# What to produce
Nothing should appear in the answer except the lines below from the line containing "blue diamond: (154, 107) -> (213, 148), moved" through the line containing "red arrow: (73, 222) -> (22, 137), moved", copied exactly, with pictures left out.

[Colored shape movement records]
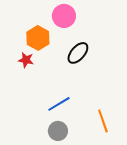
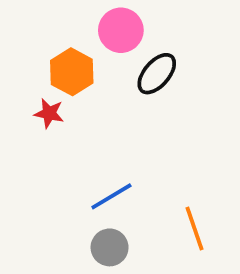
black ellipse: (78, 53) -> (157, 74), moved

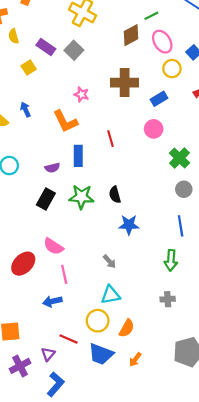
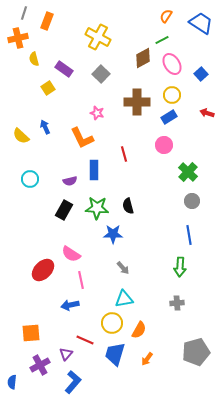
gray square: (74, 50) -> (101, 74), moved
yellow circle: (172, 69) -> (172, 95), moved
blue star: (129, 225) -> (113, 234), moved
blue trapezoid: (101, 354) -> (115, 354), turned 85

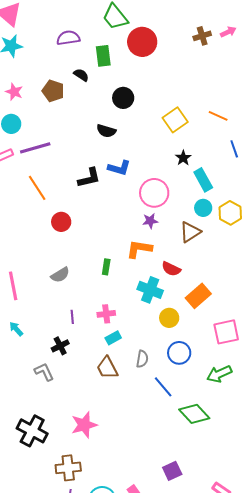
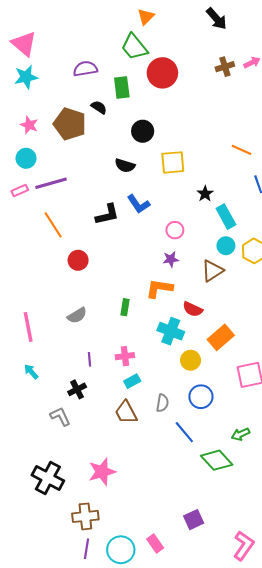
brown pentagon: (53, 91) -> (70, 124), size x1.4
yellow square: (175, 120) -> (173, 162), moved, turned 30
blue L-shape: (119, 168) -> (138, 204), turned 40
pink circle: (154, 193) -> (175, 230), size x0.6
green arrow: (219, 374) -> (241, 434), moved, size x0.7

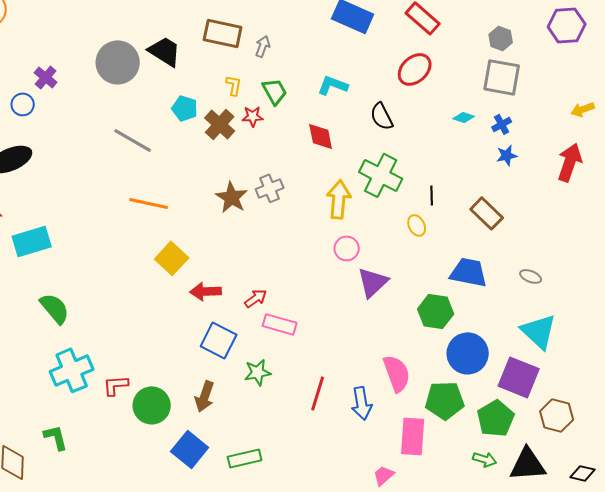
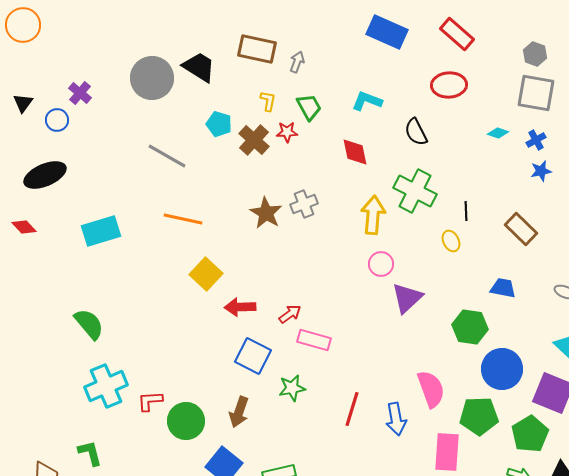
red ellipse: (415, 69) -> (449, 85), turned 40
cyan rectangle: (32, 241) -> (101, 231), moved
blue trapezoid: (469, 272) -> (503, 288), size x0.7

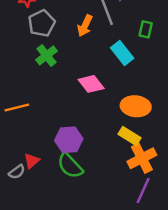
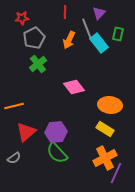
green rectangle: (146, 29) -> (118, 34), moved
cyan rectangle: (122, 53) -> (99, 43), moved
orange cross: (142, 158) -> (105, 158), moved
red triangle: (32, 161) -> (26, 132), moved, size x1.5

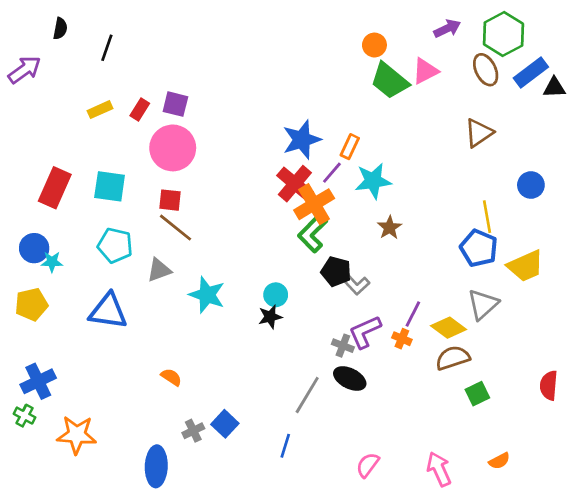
---
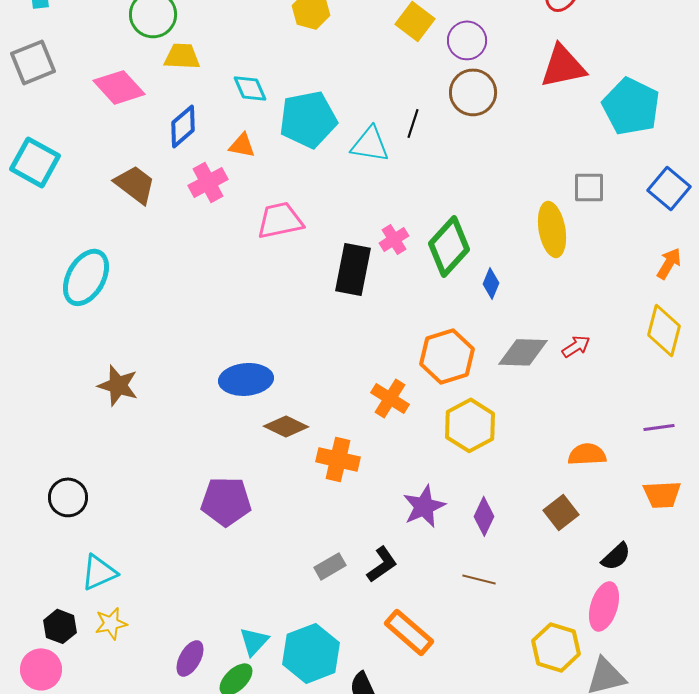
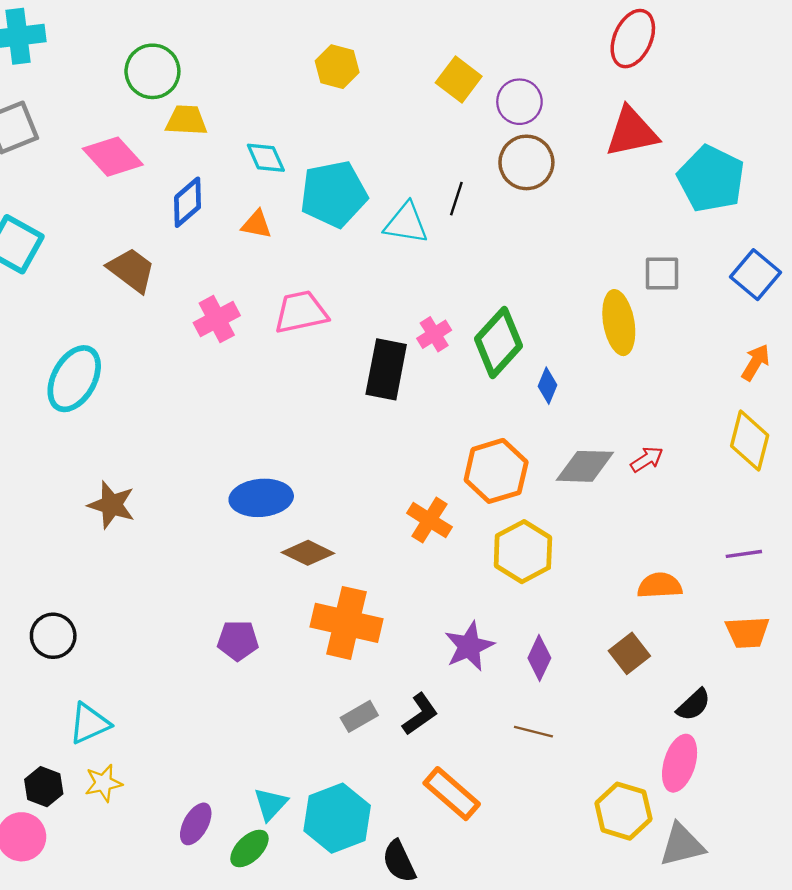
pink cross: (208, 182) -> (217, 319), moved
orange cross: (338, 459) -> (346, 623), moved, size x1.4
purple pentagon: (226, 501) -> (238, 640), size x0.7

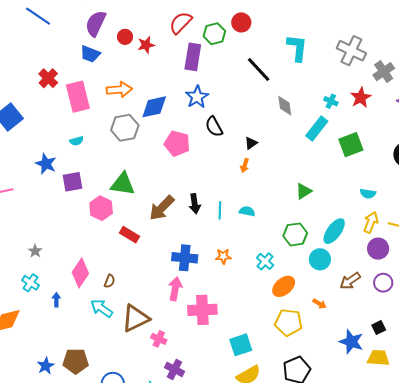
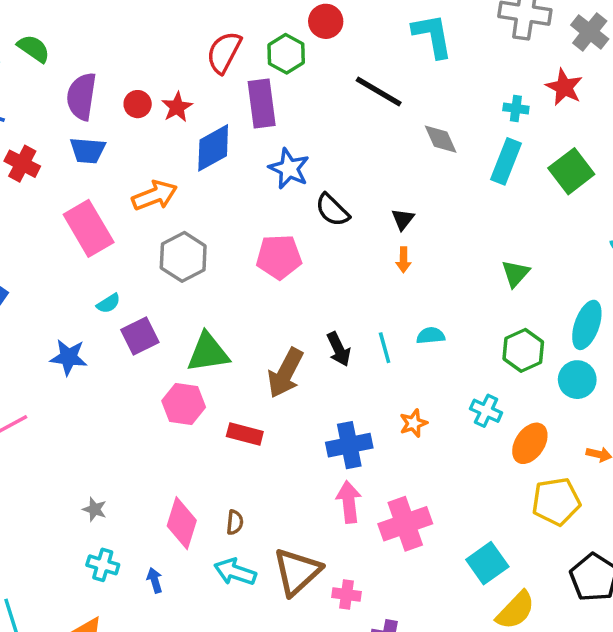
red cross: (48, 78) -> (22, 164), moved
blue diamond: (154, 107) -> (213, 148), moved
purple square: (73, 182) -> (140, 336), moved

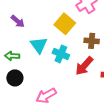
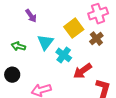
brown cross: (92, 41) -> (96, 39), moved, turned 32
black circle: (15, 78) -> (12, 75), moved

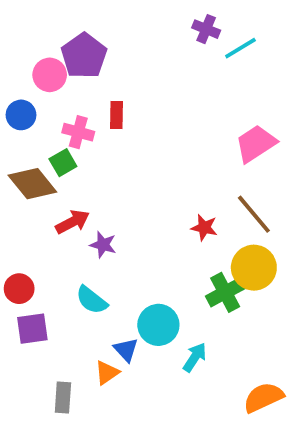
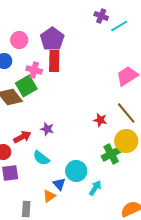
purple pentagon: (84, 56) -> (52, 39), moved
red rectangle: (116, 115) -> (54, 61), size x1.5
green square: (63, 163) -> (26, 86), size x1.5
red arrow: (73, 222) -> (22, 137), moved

# Task output
blue diamond: (154, 107) -> (213, 148), moved
purple square: (73, 182) -> (140, 336), moved

brown cross: (92, 41) -> (96, 39), moved, turned 32
black circle: (15, 78) -> (12, 75), moved

purple pentagon: (84, 56) -> (52, 39), moved
red rectangle: (116, 115) -> (54, 61), size x1.5
green square: (63, 163) -> (26, 86), size x1.5
red arrow: (73, 222) -> (22, 137), moved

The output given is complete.